## About this task
Where in the data below does the word "none" appear? Copy every line that has it.

## Provided material

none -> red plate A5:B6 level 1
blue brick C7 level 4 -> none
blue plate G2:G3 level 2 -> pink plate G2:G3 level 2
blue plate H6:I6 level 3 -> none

## Response box
none -> red plate A5:B6 level 1
blue brick C7 level 4 -> none
blue plate H6:I6 level 3 -> none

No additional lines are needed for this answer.